Problem statement
If a line in the data below holds the word "black", copy it.

Data extract
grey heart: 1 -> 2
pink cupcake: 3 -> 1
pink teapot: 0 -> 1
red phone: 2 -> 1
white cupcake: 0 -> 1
---
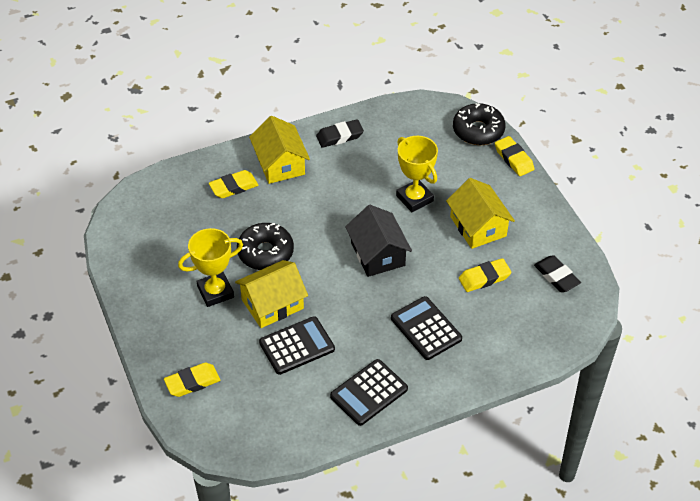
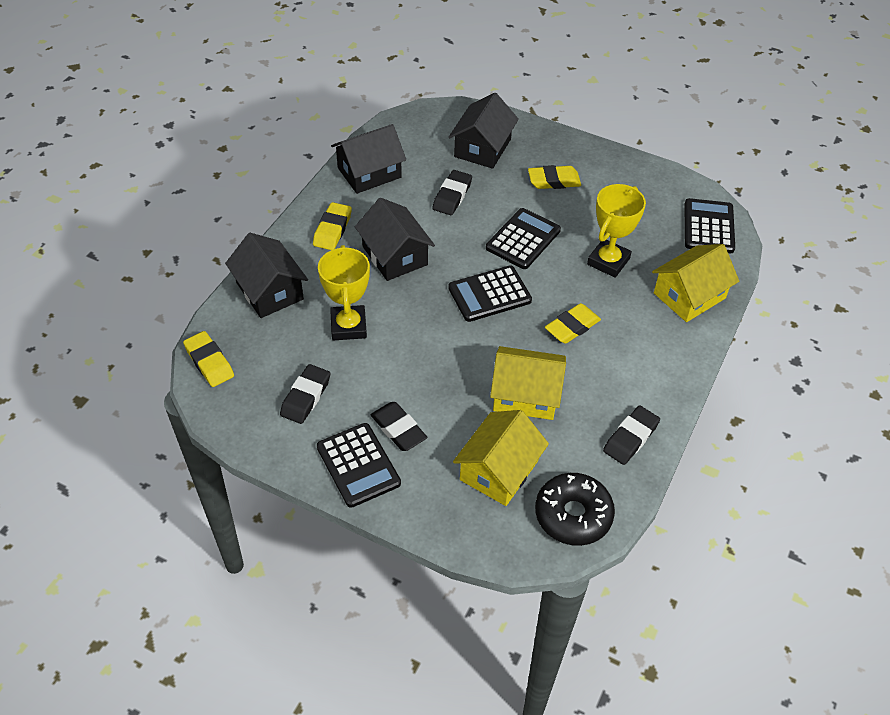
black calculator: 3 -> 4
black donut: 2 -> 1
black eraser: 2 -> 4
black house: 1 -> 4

Problem solution
black calculator: 3 -> 4
black donut: 2 -> 1
black eraser: 2 -> 4
black house: 1 -> 4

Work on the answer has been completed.